**Instructions for the task**
An exact transcript of every entry is required, without any of the pictures.

**Input data**

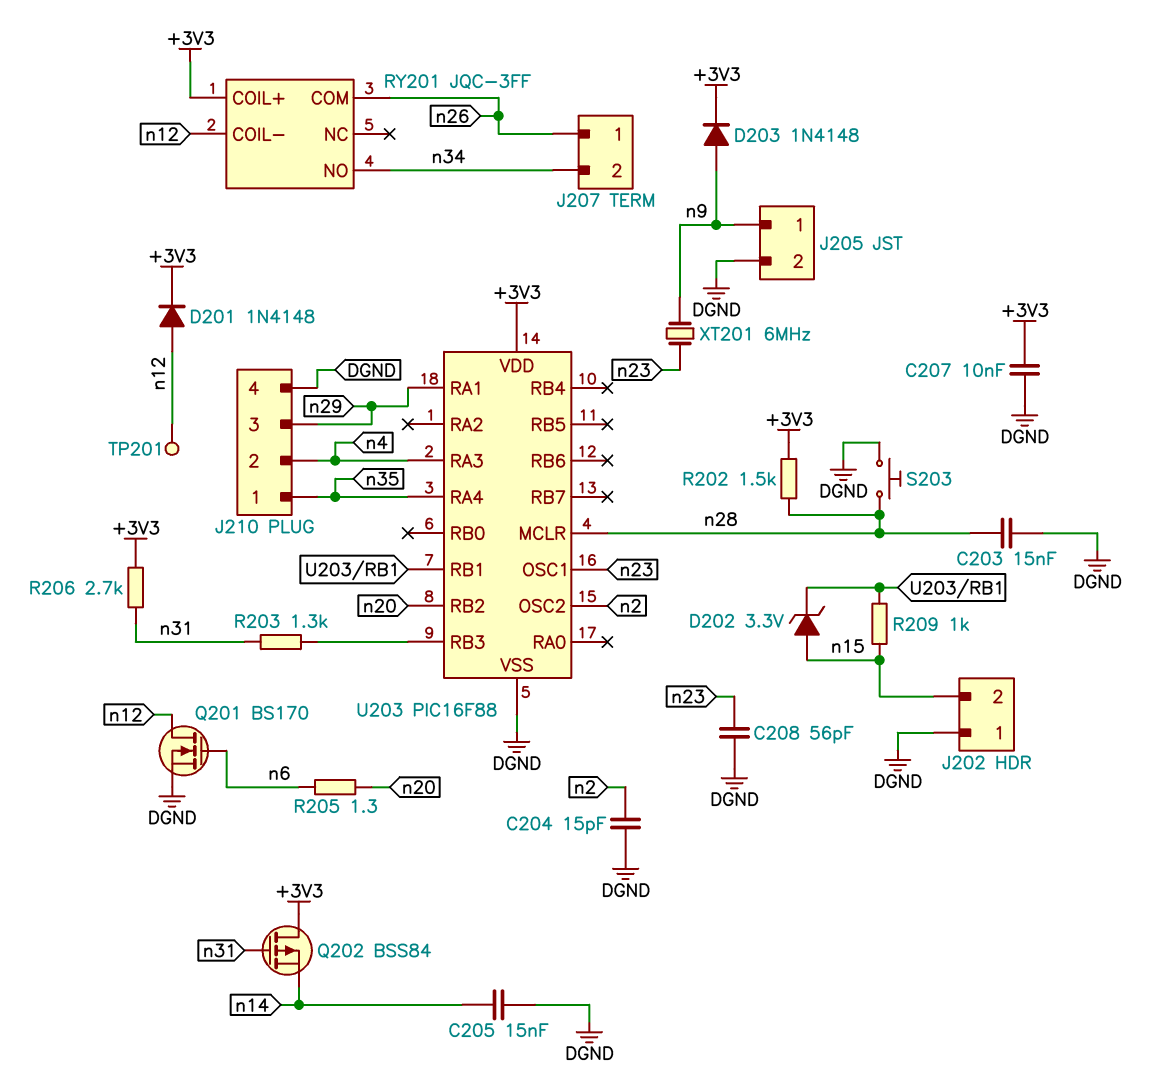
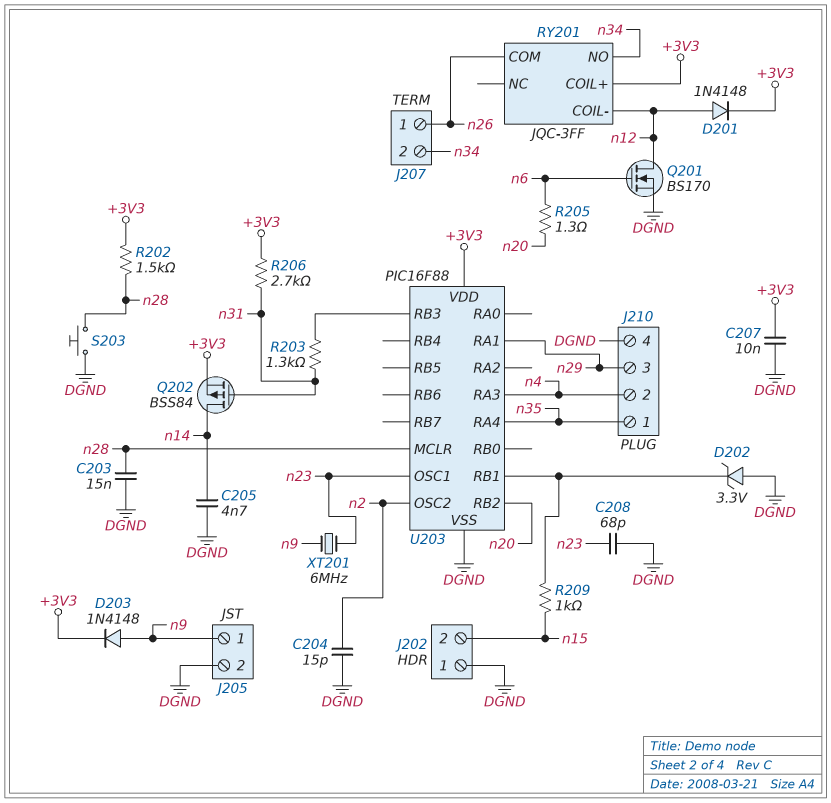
C205: 15nF (DGND, n14) -> 4.7nF (DGND, n14)
C208: 56pF (DGND, n23) -> 68pF (DGND, n23)
D202: zener 3.3V (A n15, K U203/RB1) -> zener 3.3V (A DGND, K U203/RB1)
Q202: PMOS BSS84 (G n31, D +3V3, S n14) -> PMOS BSS84 (G n31, D n14, S +3V3)
TP201: test point (n12) -> none

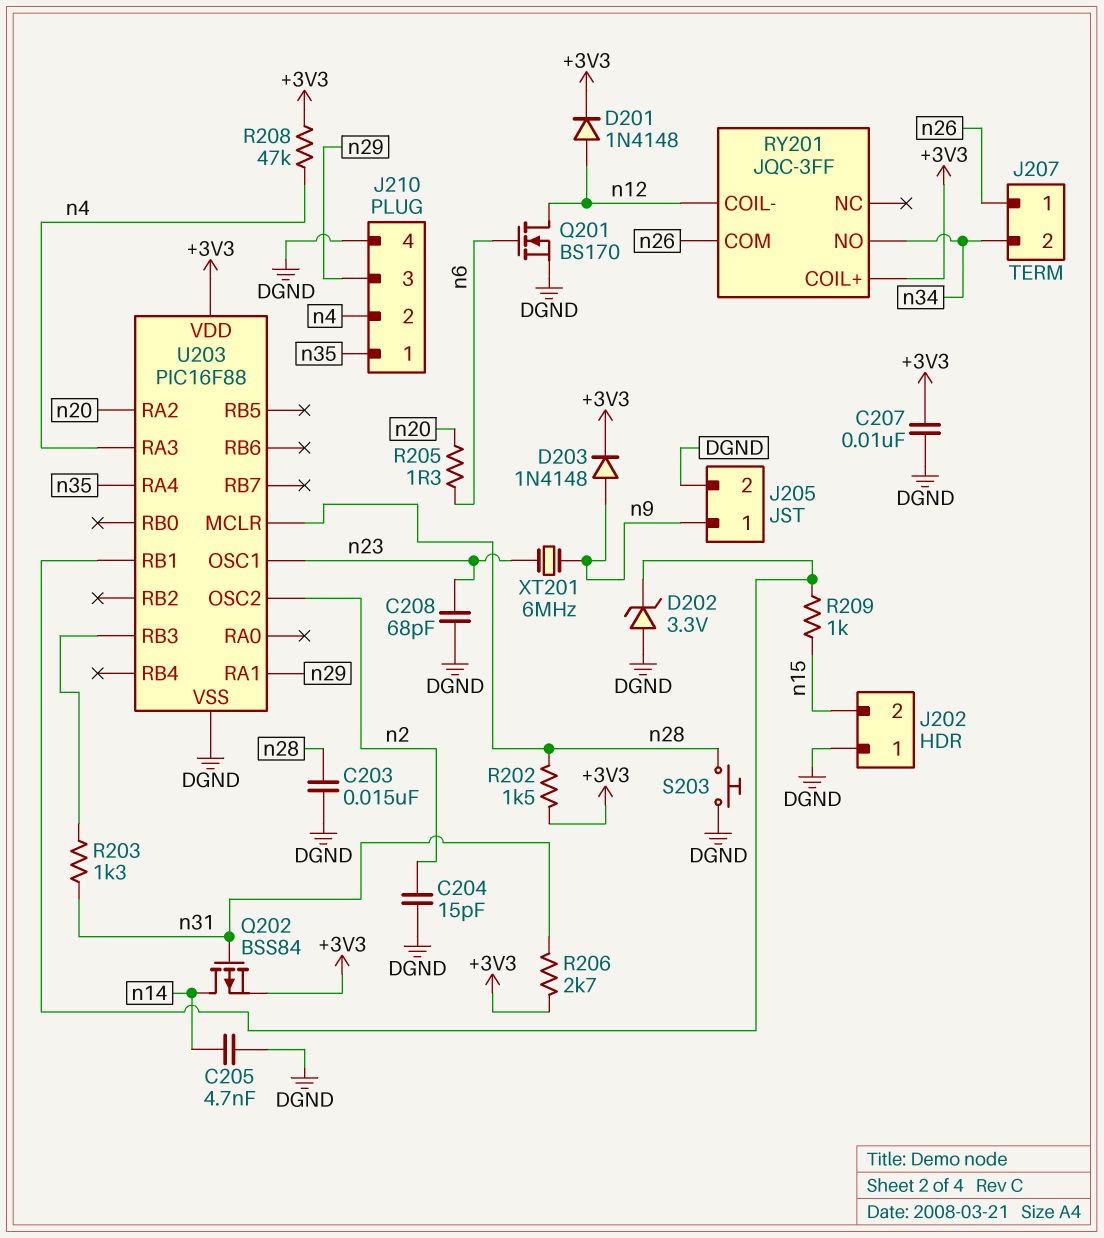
R208: none -> 47k (+3V3, n4)
U203 pin RA2: none -> n20
U203 pin RB2: n20 -> none

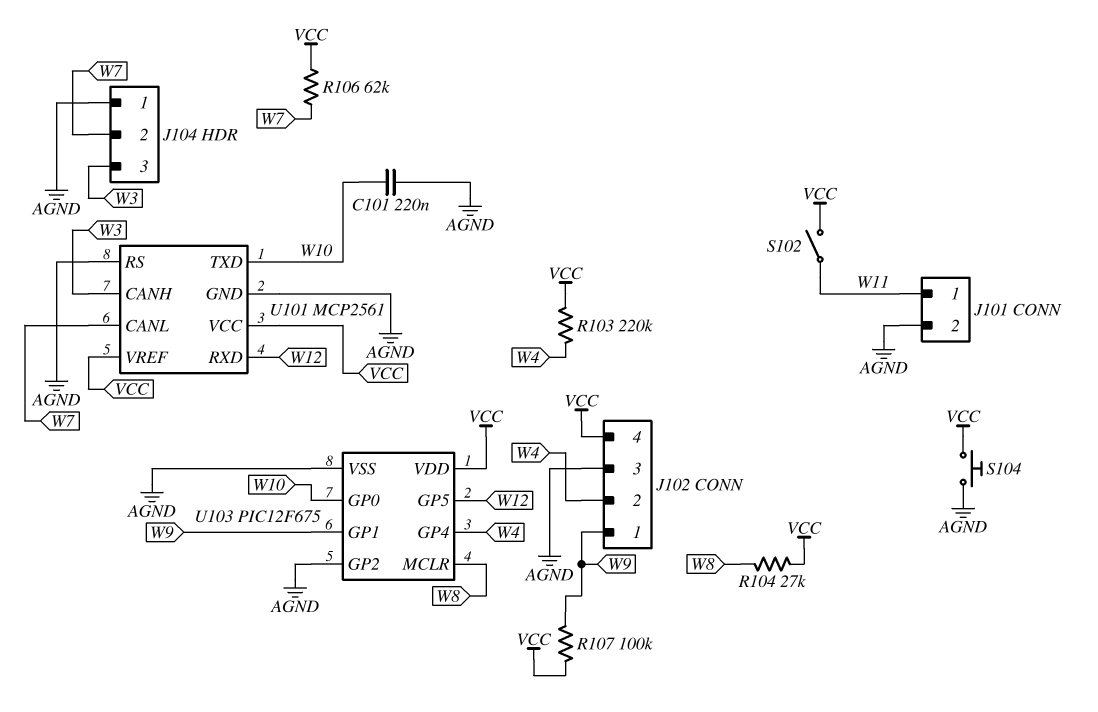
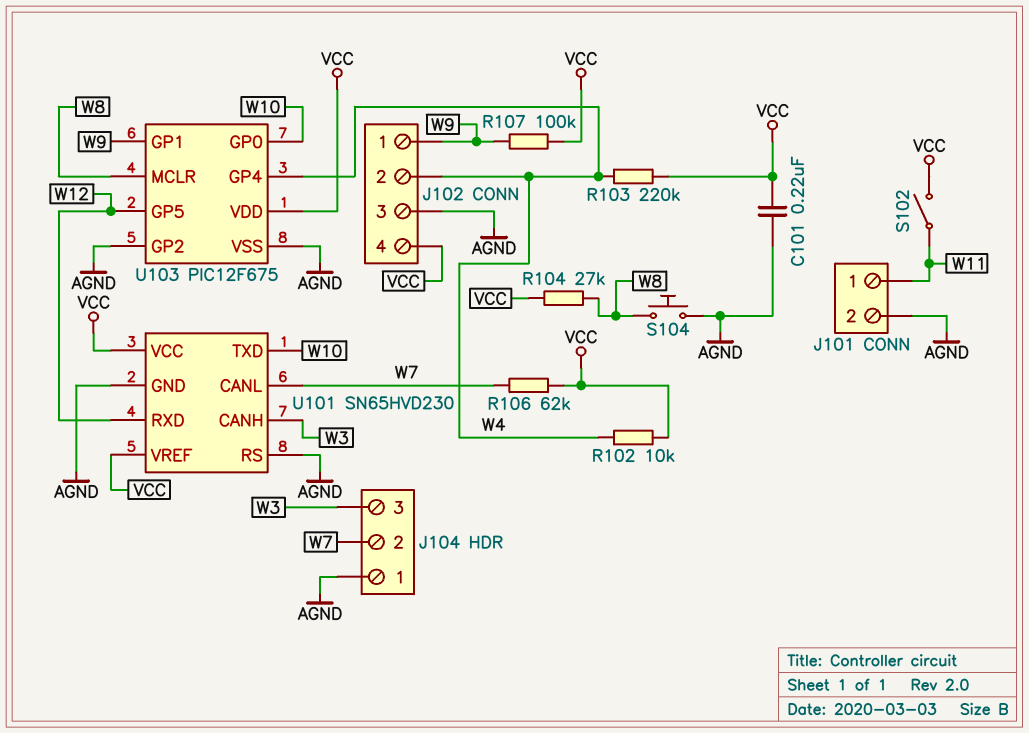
C101: 220nF (AGND, W10) -> 220nF (AGND, VCC)
R102: none -> 10k (VCC, W4)
S104: button (AGND, VCC) -> button (AGND, W8)
U101: MCP2561 -> SN65HVD230

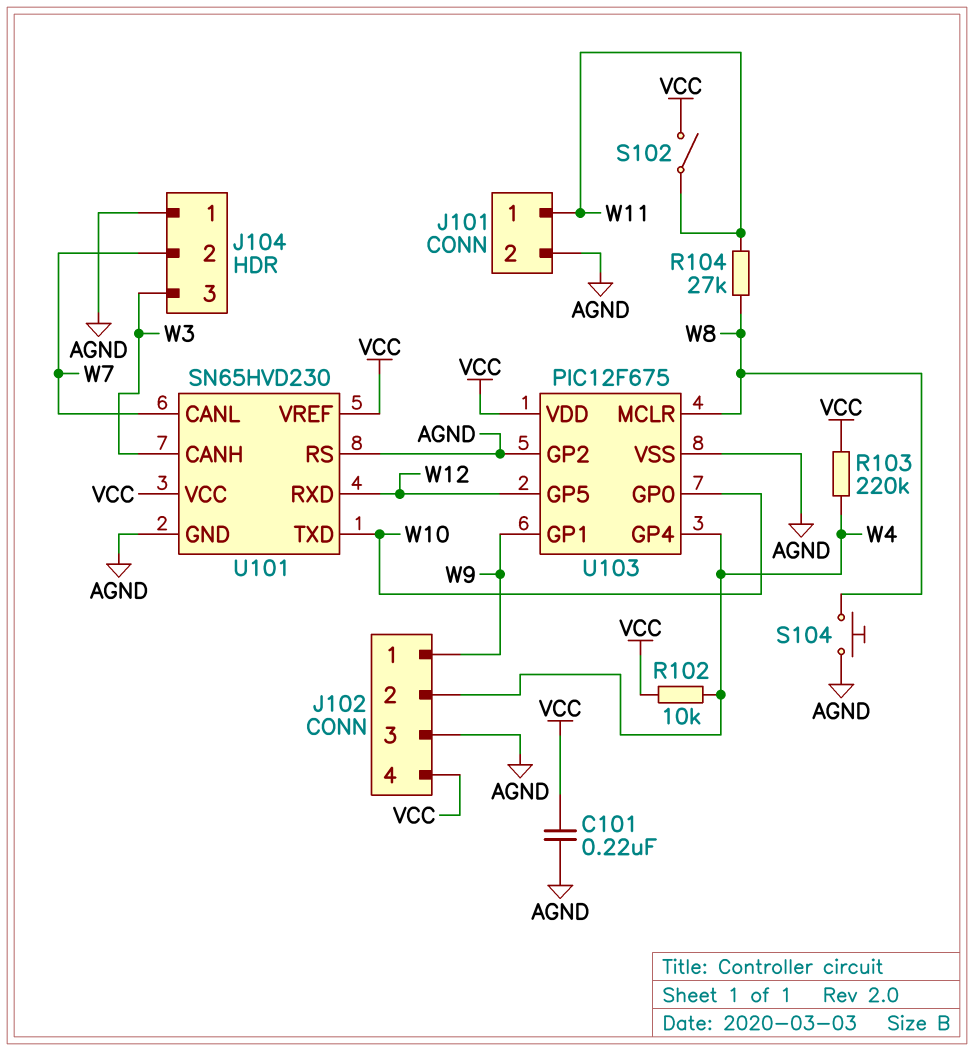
R104: 27k (VCC, W8) -> 27k (W8, W11)
R106: 62k (VCC, W7) -> none
R107: 100k (VCC, W9) -> none

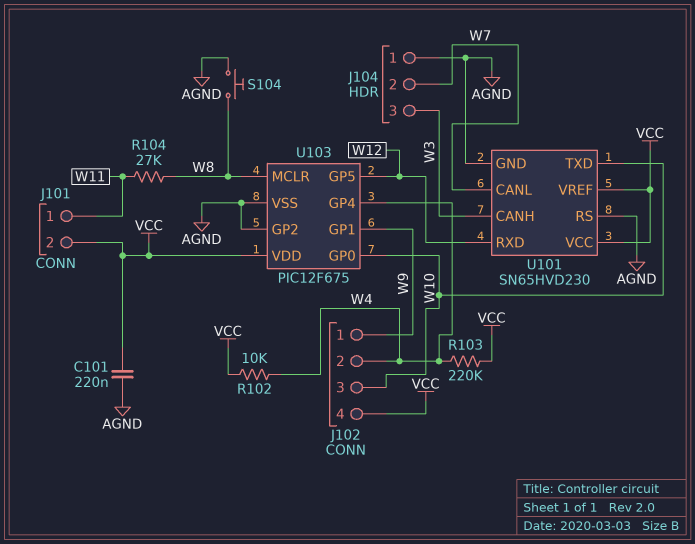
J101 pin 2: AGND -> VCC
J102 pin 3: AGND -> W10
S102: switch (VCC, W11) -> none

**Finished task**
C205: 15nF (DGND, n14) -> 4.7nF (DGND, n14)
C208: 56pF (DGND, n23) -> 68pF (DGND, n23)
D202: zener 3.3V (A n15, K U203/RB1) -> zener 3.3V (A DGND, K U203/RB1)
Q202: PMOS BSS84 (G n31, D +3V3, S n14) -> PMOS BSS84 (G n31, D n14, S +3V3)
TP201: test point (n12) -> none

R208: none -> 47k (+3V3, n4)
U203 pin RA2: none -> n20
U203 pin RB2: n20 -> none

C101: 220nF (AGND, W10) -> 220nF (AGND, VCC)
R102: none -> 10k (VCC, W4)
S104: button (AGND, VCC) -> button (AGND, W8)
U101: MCP2561 -> SN65HVD230

R104: 27k (VCC, W8) -> 27k (W8, W11)
R106: 62k (VCC, W7) -> none
R107: 100k (VCC, W9) -> none

J101 pin 2: AGND -> VCC
J102 pin 3: AGND -> W10
S102: switch (VCC, W11) -> none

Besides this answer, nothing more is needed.